### Scene change data
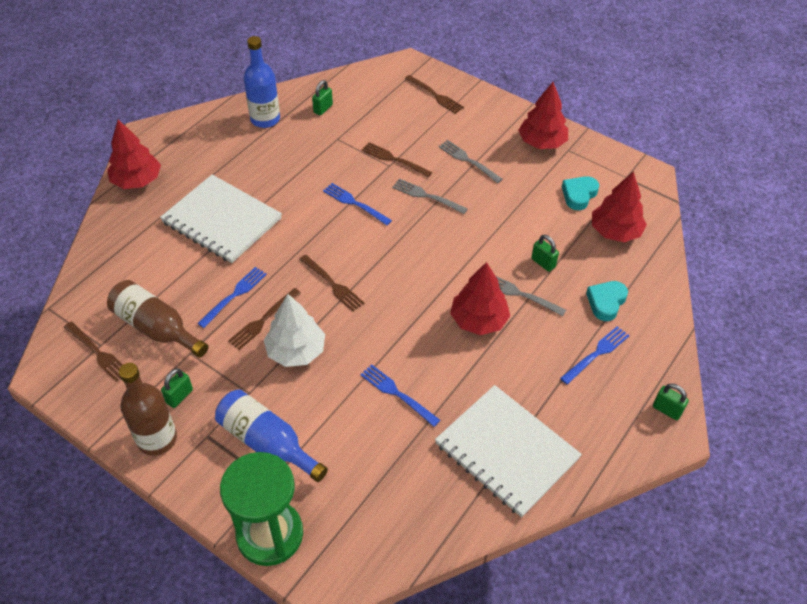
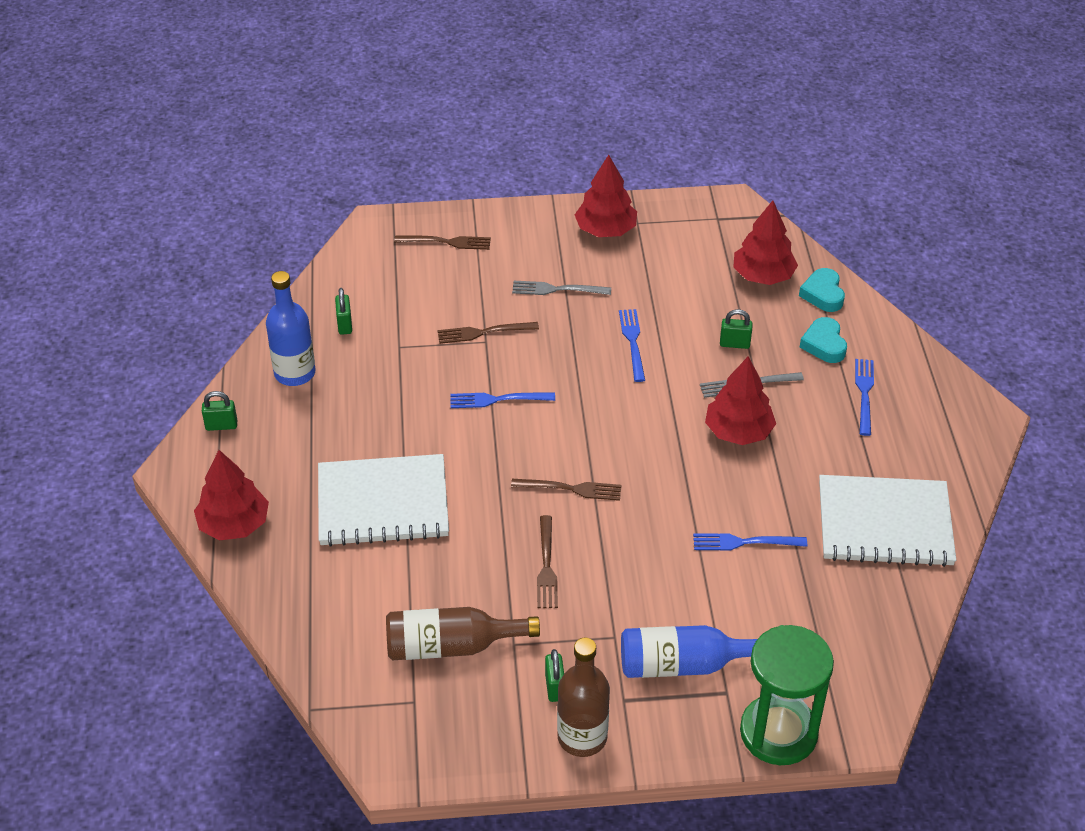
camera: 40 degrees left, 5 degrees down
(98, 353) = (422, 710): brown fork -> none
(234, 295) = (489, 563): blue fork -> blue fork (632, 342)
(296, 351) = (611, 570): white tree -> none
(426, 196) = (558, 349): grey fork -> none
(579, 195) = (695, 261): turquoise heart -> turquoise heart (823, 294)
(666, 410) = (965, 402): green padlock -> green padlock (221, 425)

### HOW TO COMPLETE THIS TASK
Reproduce exactly the lines from the one containing "(579, 195) = (695, 261): turquoise" through the last line of the records above, including both, and nothing else.

### ANSWER SPACE
(579, 195) = (695, 261): turquoise heart -> turquoise heart (823, 294)
(666, 410) = (965, 402): green padlock -> green padlock (221, 425)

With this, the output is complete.